**Exercise:**
Pictures within the data are to be left out; everything else must be reproduced exactly.

**Material for the task:**
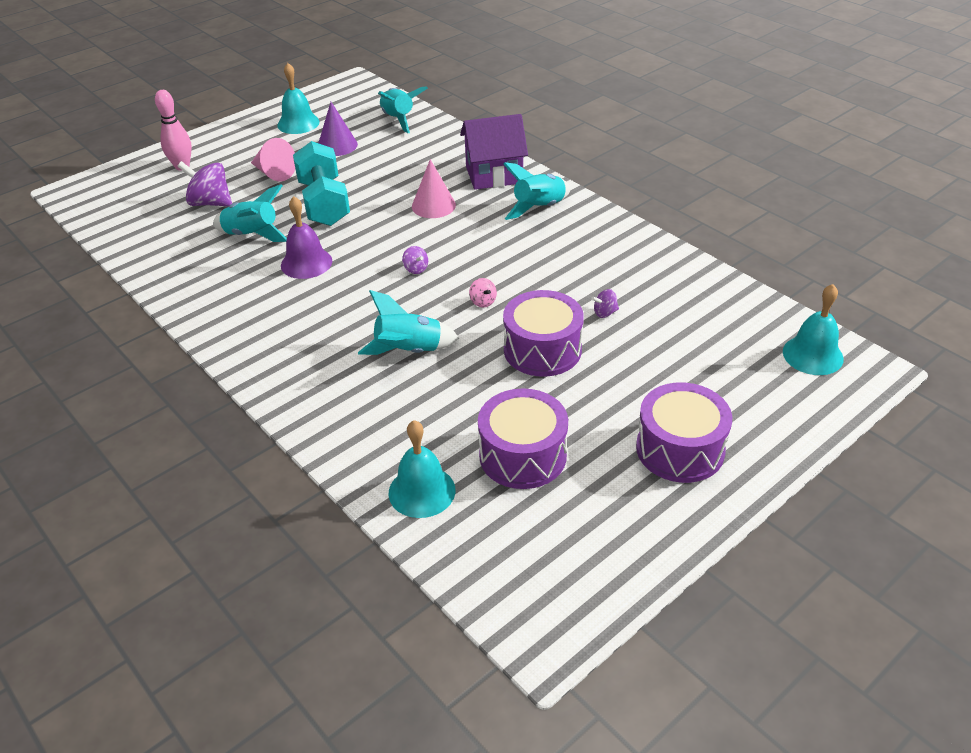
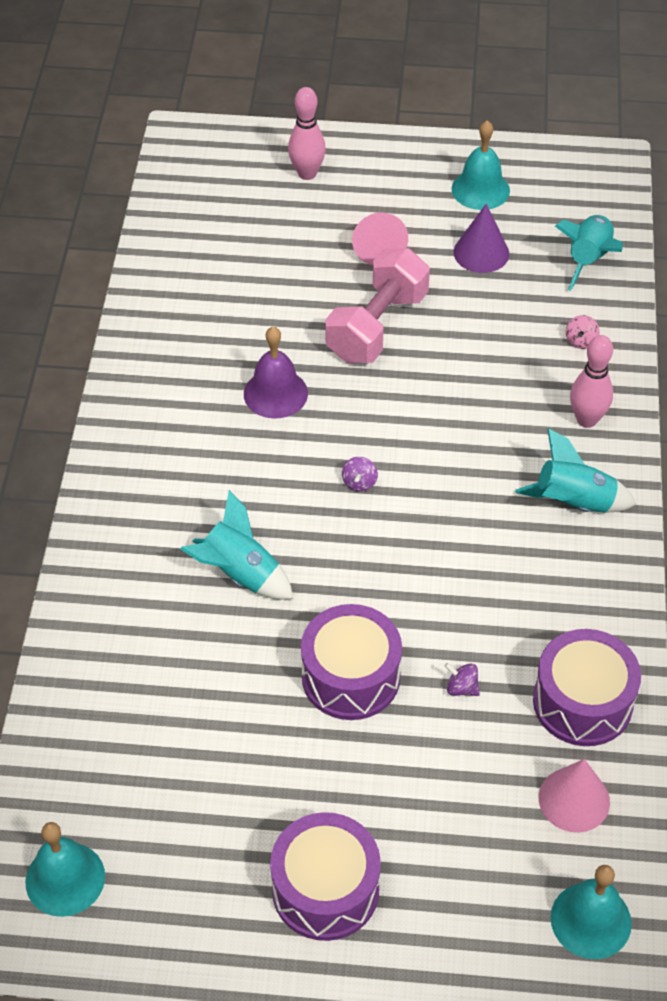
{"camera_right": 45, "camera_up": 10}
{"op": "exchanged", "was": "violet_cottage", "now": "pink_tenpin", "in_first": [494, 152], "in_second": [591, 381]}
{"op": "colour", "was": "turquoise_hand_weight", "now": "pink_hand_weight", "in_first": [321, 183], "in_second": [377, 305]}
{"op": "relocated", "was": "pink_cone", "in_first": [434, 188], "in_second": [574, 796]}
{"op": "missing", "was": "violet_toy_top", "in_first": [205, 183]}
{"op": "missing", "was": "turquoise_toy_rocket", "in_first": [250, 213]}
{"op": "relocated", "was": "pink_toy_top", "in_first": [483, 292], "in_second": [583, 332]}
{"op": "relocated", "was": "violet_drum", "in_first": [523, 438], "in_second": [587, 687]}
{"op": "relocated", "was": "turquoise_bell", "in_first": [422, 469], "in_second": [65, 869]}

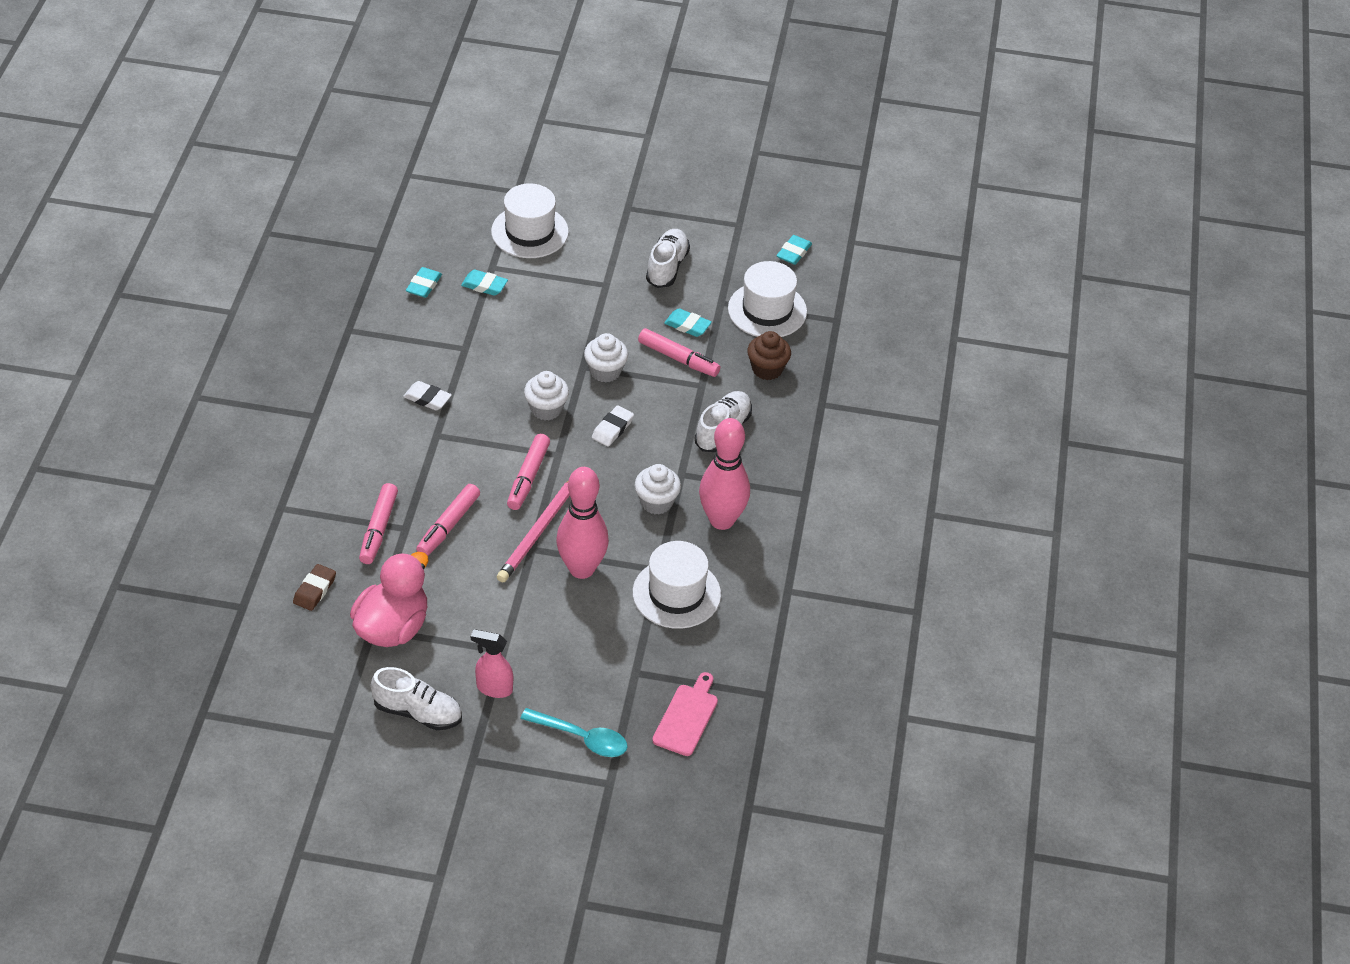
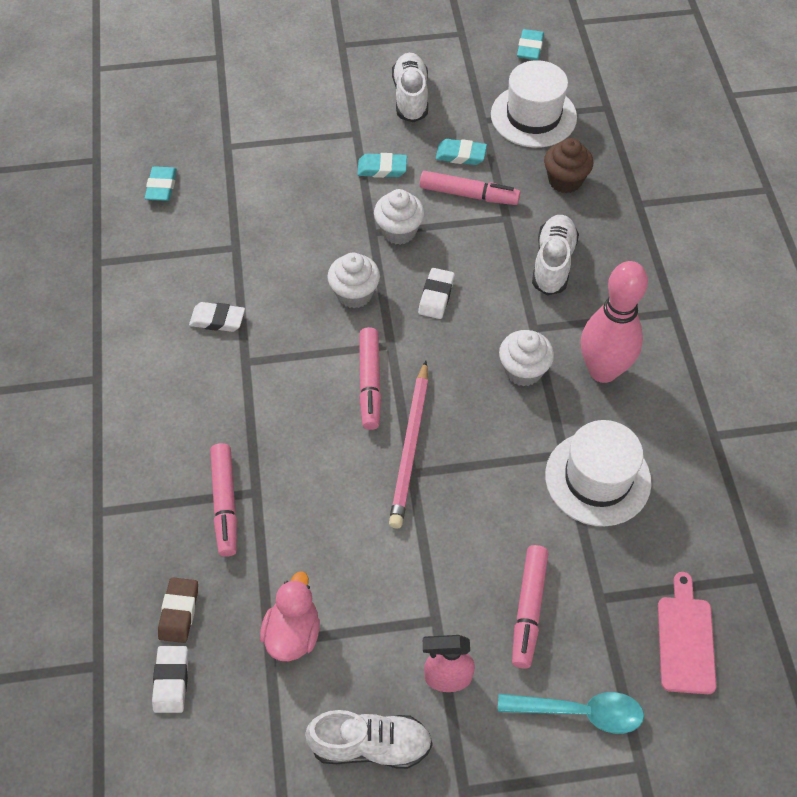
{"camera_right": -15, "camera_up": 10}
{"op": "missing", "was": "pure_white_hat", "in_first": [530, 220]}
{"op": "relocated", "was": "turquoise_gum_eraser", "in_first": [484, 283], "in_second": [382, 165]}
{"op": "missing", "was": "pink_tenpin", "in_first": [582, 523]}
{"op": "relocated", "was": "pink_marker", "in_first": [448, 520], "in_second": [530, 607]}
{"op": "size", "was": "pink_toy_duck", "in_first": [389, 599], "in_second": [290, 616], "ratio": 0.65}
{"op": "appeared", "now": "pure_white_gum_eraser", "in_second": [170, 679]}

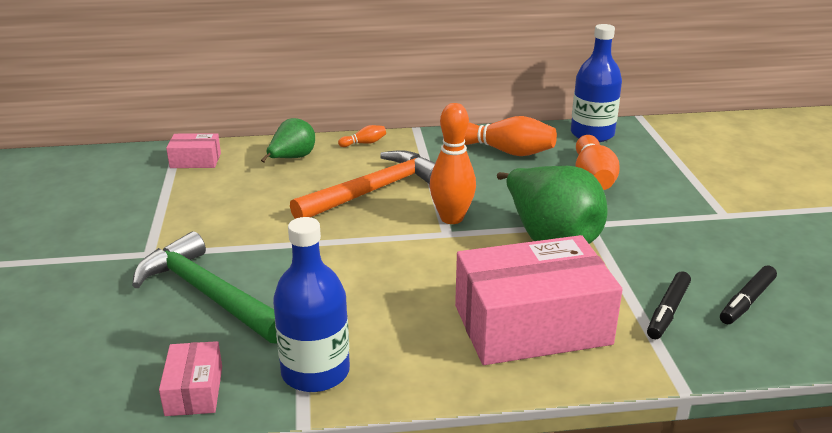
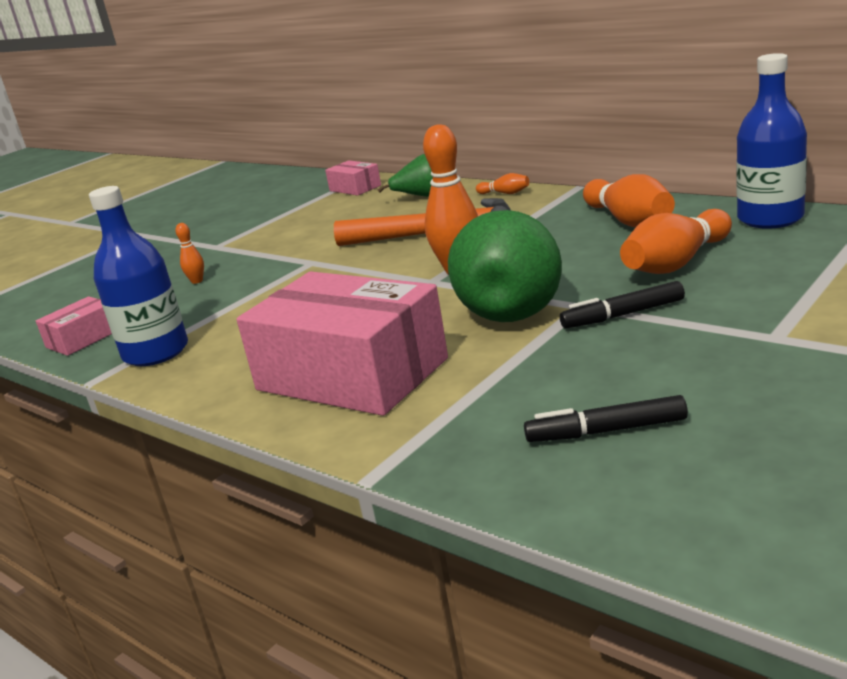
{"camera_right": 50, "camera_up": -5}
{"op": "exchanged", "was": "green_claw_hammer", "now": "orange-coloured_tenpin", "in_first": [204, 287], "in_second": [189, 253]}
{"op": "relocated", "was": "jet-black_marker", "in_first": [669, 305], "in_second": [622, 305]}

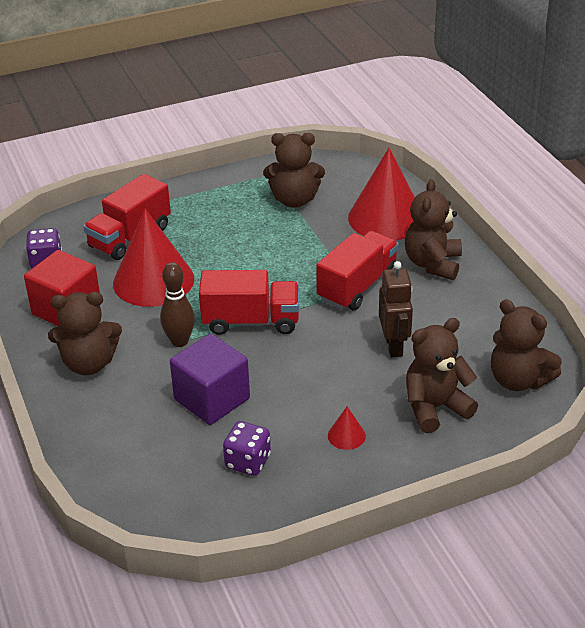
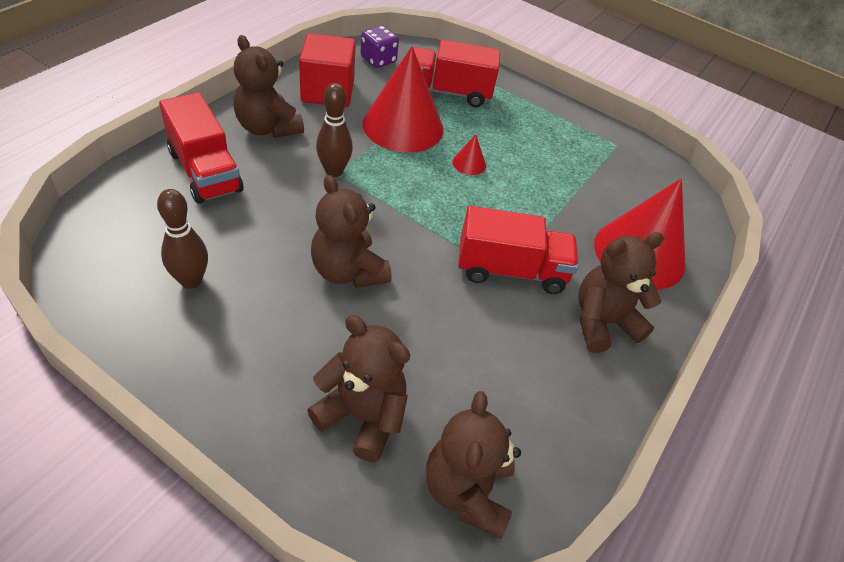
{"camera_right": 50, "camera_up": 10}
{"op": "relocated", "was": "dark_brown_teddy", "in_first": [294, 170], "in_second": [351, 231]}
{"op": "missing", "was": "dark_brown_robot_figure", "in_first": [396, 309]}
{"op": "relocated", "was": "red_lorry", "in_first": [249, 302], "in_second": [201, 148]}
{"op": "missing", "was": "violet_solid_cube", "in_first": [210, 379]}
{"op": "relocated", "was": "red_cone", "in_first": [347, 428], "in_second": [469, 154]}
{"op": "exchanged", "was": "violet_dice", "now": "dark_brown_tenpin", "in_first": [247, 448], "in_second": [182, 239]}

**Expected answer:**
{"camera_right": 45, "camera_up": 10}
{"op": "exchanged", "was": "violet_cottage", "now": "pink_tenpin", "in_first": [494, 152], "in_second": [591, 381]}
{"op": "colour", "was": "turquoise_hand_weight", "now": "pink_hand_weight", "in_first": [321, 183], "in_second": [377, 305]}
{"op": "relocated", "was": "pink_cone", "in_first": [434, 188], "in_second": [574, 796]}
{"op": "missing", "was": "violet_toy_top", "in_first": [205, 183]}
{"op": "missing", "was": "turquoise_toy_rocket", "in_first": [250, 213]}
{"op": "relocated", "was": "pink_toy_top", "in_first": [483, 292], "in_second": [583, 332]}
{"op": "relocated", "was": "violet_drum", "in_first": [523, 438], "in_second": [587, 687]}
{"op": "relocated", "was": "turquoise_bell", "in_first": [422, 469], "in_second": [65, 869]}

{"camera_right": -15, "camera_up": 10}
{"op": "missing", "was": "pure_white_hat", "in_first": [530, 220]}
{"op": "relocated", "was": "turquoise_gum_eraser", "in_first": [484, 283], "in_second": [382, 165]}
{"op": "missing", "was": "pink_tenpin", "in_first": [582, 523]}
{"op": "relocated", "was": "pink_marker", "in_first": [448, 520], "in_second": [530, 607]}
{"op": "size", "was": "pink_toy_duck", "in_first": [389, 599], "in_second": [290, 616], "ratio": 0.65}
{"op": "appeared", "now": "pure_white_gum_eraser", "in_second": [170, 679]}

{"camera_right": 50, "camera_up": -5}
{"op": "exchanged", "was": "green_claw_hammer", "now": "orange-coloured_tenpin", "in_first": [204, 287], "in_second": [189, 253]}
{"op": "relocated", "was": "jet-black_marker", "in_first": [669, 305], "in_second": [622, 305]}

{"camera_right": 50, "camera_up": 10}
{"op": "relocated", "was": "dark_brown_teddy", "in_first": [294, 170], "in_second": [351, 231]}
{"op": "missing", "was": "dark_brown_robot_figure", "in_first": [396, 309]}
{"op": "relocated", "was": "red_lorry", "in_first": [249, 302], "in_second": [201, 148]}
{"op": "missing", "was": "violet_solid_cube", "in_first": [210, 379]}
{"op": "relocated", "was": "red_cone", "in_first": [347, 428], "in_second": [469, 154]}
{"op": "exchanged", "was": "violet_dice", "now": "dark_brown_tenpin", "in_first": [247, 448], "in_second": [182, 239]}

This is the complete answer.